TASK OBJECTIVE: Make an exact copy of all the entries below, with the pictures left out.

RECORDS FOR THE TASK:
....

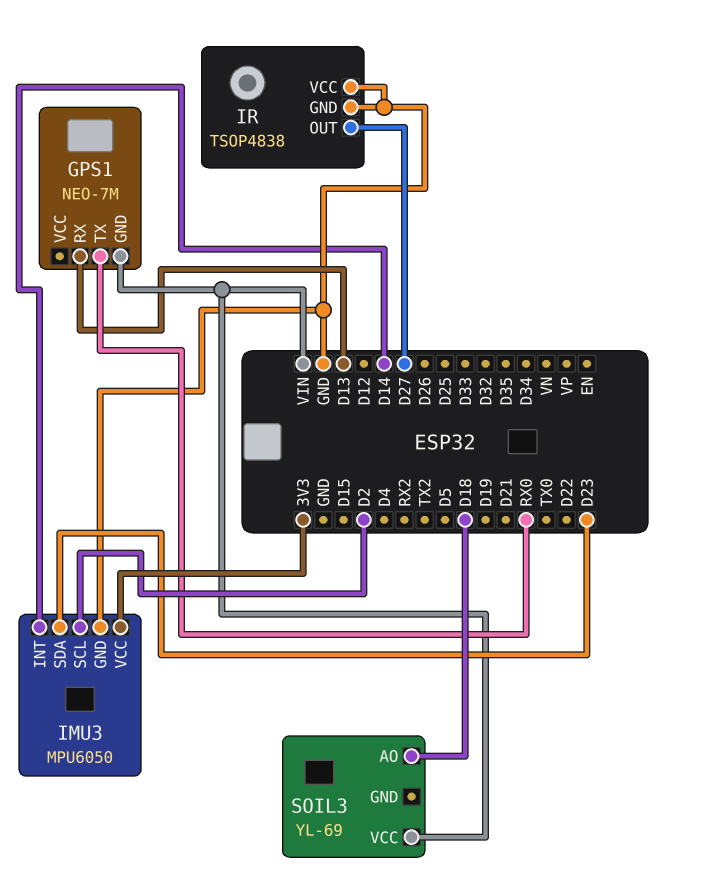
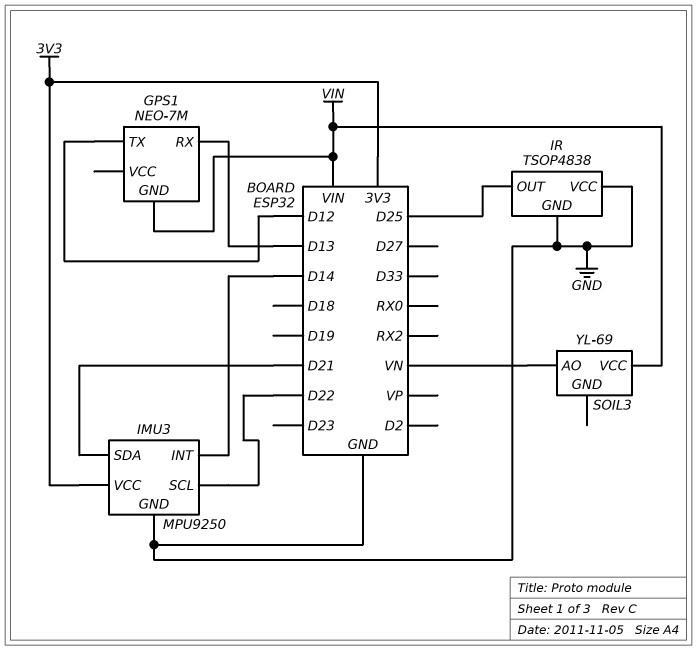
GPS1 pin TX: RX0 -> D12
IMU3: MPU6050 -> MPU9250
IMU3 pin SCL: D2 -> D22
IMU3 pin SDA: D23 -> D21
IR pin OUT: D27 -> D25
SOIL3 pin AO: D18 -> VN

....

REPLY TO THE TASK:
GPS1 pin TX: RX0 -> D12
IMU3: MPU6050 -> MPU9250
IMU3 pin SCL: D2 -> D22
IMU3 pin SDA: D23 -> D21
IR pin OUT: D27 -> D25
SOIL3 pin AO: D18 -> VN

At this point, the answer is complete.